* _Exercise instructions_
Could you output the listing that follows exactly, without its images?

* _Stored data_
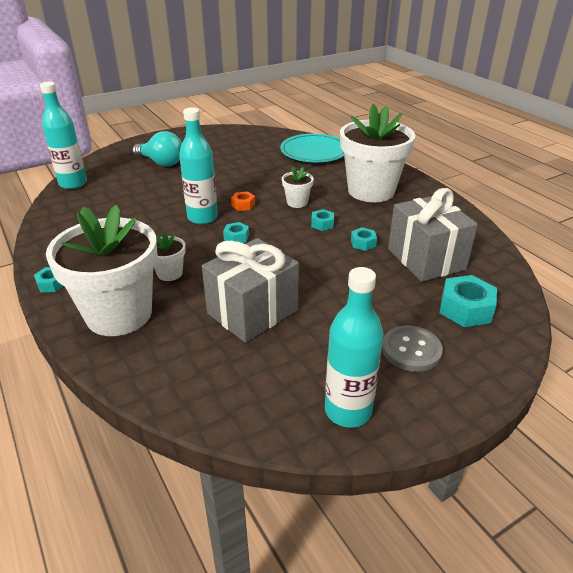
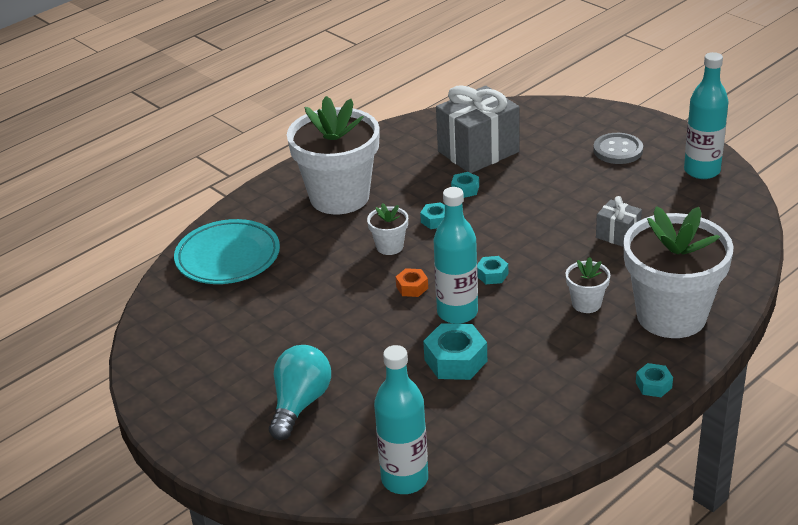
camera: 100 degrees left, 0 degrees up
(252, 312) = (618, 235): grey gift -> grey gift, size x0.50
(465, 309) = (548, 129): turquoise nut -> turquoise nut (455, 360)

* _Task answer_
camera: 100 degrees left, 0 degrees up
(252, 312) = (618, 235): grey gift -> grey gift, size x0.50
(465, 309) = (548, 129): turquoise nut -> turquoise nut (455, 360)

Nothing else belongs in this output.